▶ _Before-and-after object listings_

________________

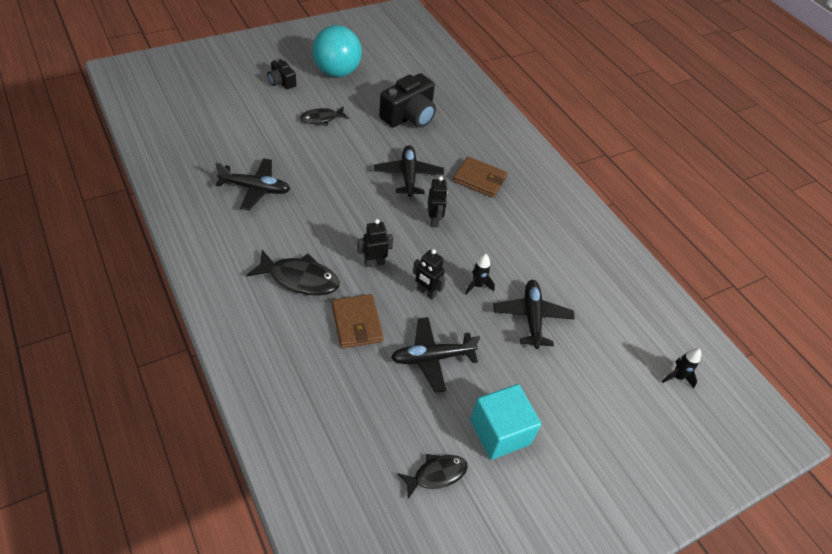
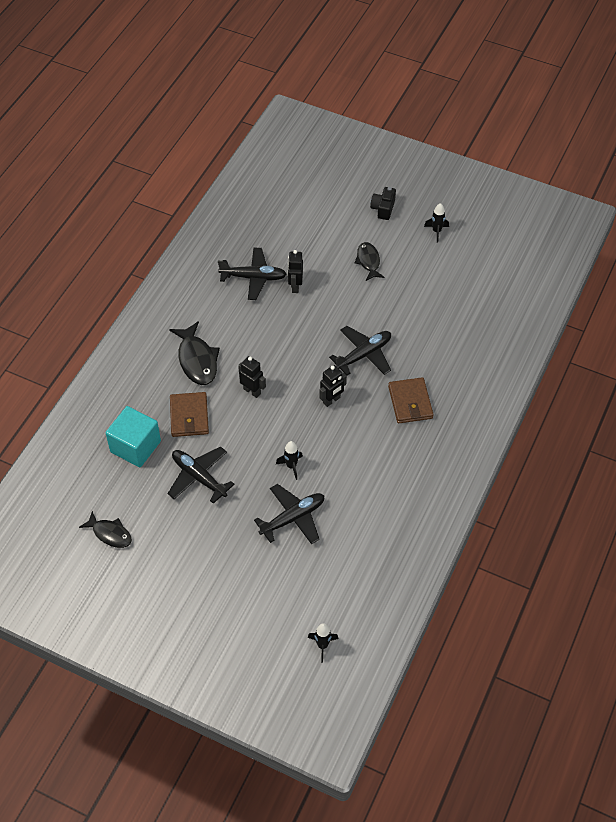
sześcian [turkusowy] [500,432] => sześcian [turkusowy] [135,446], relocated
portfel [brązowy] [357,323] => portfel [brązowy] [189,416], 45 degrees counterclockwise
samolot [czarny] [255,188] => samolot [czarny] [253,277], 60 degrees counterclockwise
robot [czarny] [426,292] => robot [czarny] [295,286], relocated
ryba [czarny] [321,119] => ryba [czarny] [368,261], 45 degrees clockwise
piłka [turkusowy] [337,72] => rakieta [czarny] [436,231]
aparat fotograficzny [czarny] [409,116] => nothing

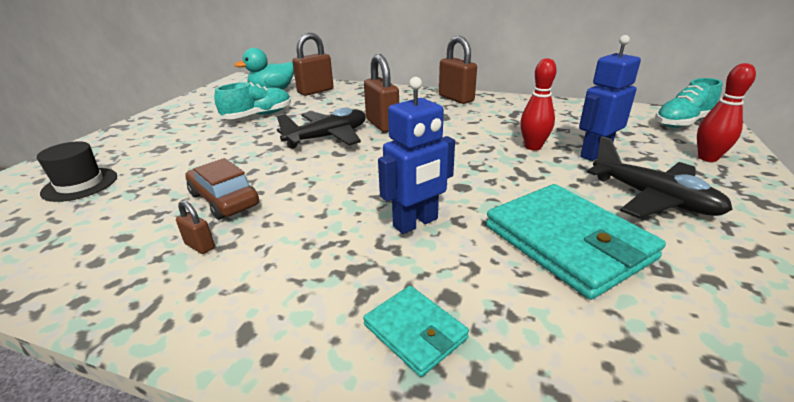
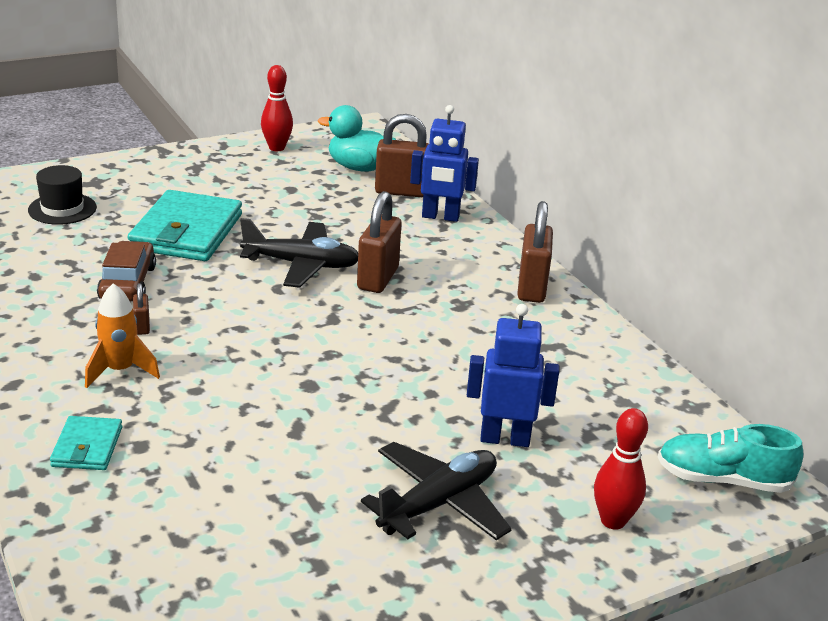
nothing => rakieta [pomarańczowy] [120,370]
portfel [turkusowy] [568,242] => portfel [turkusowy] [187,232], relocated
kłódka [brązowy] [200,246] => kłódka [brązowy] [142,327], relocated
kręgiel [czerwony] [533,147] => kręgiel [czerwony] [276,148], relocated
samolot [czarny] [653,199] => samolot [czarny] [438,503], 135 degrees counterclockwise
robot [niebieski] [416,223] => robot [niebieski] [440,217], relocated
but [turkusowy] [258,115] => nothing

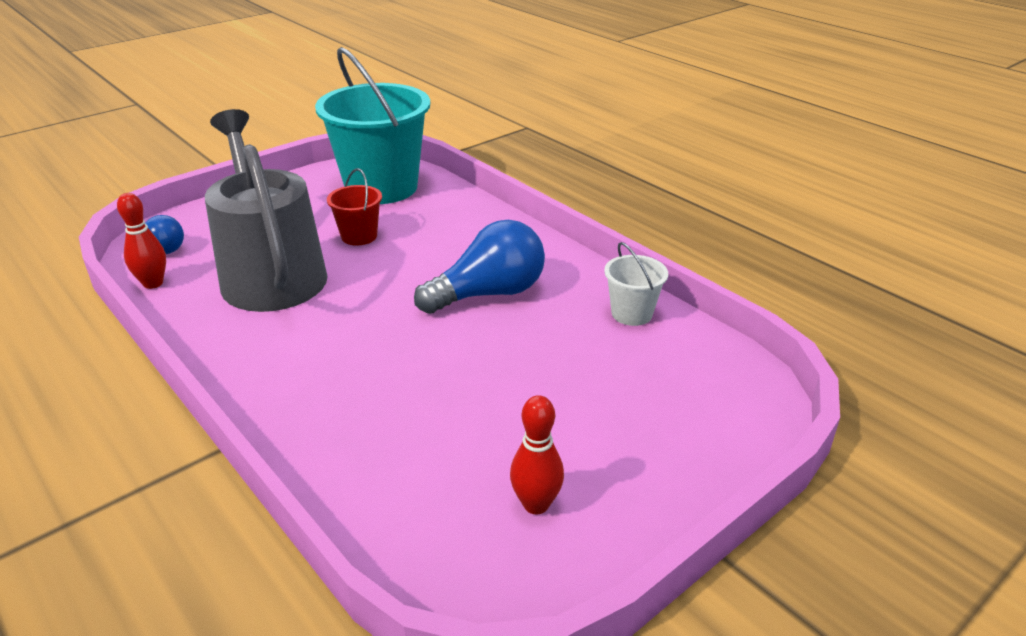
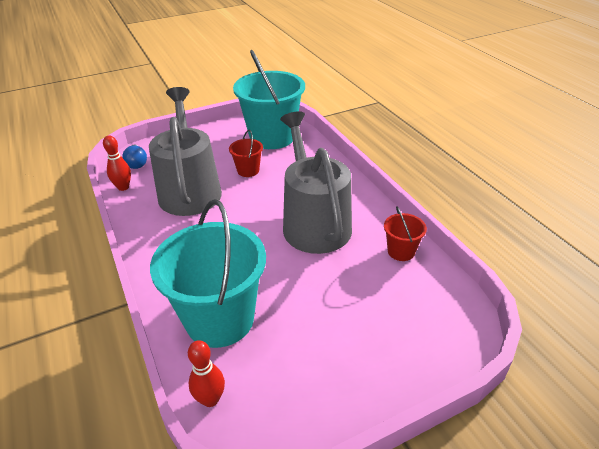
nothing => wiadro [turkusowy] [220,319]
kręgiel [czerwony] [536,504] => kręgiel [czerwony] [210,399], relocated
żarówka [niebieski] [489,294] => konewka [szary] [314,223]
wiadro [biały] [631,313] => wiadro [czerwony] [401,251]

________________

▶ _GOAL OF THE EXERCISE_
The range to transcribe runs from the line holding "aparat fotograficzny [czarny]" through the final line of the data above; copy it exactly and exclude the pictures.

▶ _RESPONSE AREA_
aparat fotograficzny [czarny] [409,116] => nothing

nothing => rakieta [pomarańczowy] [120,370]
portfel [turkusowy] [568,242] => portfel [turkusowy] [187,232], relocated
kłódka [brązowy] [200,246] => kłódka [brązowy] [142,327], relocated
kręgiel [czerwony] [533,147] => kręgiel [czerwony] [276,148], relocated
samolot [czarny] [653,199] => samolot [czarny] [438,503], 135 degrees counterclockwise
robot [niebieski] [416,223] => robot [niebieski] [440,217], relocated
but [turkusowy] [258,115] => nothing

nothing => wiadro [turkusowy] [220,319]
kręgiel [czerwony] [536,504] => kręgiel [czerwony] [210,399], relocated
żarówka [niebieski] [489,294] => konewka [szary] [314,223]
wiadro [biały] [631,313] => wiadro [czerwony] [401,251]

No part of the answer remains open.